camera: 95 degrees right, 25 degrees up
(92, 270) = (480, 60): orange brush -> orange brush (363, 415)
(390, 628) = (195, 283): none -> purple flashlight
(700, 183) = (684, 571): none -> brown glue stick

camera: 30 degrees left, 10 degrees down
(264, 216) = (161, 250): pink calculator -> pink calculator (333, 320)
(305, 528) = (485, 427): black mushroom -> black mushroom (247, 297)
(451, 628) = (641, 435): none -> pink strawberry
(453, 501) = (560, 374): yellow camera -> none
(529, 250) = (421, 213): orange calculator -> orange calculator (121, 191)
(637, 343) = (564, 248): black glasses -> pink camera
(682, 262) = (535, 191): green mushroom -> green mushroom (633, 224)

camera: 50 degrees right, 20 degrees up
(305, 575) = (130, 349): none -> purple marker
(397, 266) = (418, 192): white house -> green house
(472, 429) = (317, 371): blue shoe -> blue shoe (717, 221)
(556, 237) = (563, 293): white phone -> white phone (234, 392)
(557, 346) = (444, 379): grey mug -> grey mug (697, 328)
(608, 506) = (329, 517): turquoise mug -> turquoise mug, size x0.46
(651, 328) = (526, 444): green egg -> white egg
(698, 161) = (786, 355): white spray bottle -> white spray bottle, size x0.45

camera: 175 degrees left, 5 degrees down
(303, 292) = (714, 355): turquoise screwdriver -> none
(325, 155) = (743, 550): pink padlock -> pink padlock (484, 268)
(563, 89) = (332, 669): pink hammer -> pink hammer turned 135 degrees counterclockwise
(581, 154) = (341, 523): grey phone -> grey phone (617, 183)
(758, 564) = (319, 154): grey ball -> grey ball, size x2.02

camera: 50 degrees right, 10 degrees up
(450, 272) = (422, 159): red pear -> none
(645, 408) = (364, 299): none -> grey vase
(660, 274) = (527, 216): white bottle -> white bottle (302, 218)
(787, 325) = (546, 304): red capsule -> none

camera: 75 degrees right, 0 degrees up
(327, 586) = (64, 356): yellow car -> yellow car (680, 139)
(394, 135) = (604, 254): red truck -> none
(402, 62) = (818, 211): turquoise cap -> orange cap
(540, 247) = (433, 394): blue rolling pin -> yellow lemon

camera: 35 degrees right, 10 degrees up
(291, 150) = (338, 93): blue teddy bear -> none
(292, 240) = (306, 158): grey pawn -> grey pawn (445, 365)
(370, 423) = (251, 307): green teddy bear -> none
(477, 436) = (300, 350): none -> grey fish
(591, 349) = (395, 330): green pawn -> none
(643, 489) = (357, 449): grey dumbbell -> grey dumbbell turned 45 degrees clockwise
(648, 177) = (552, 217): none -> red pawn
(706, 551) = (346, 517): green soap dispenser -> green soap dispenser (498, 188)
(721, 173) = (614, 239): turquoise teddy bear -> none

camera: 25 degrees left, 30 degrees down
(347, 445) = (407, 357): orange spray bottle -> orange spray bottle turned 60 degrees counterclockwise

Work required
Lines containing the word "down" must all be returned from the material above.

Output
camera: 30 degrees left, 10 degrees down
camera: 175 degrees left, 5 degrees down
camera: 25 degrees left, 30 degrees down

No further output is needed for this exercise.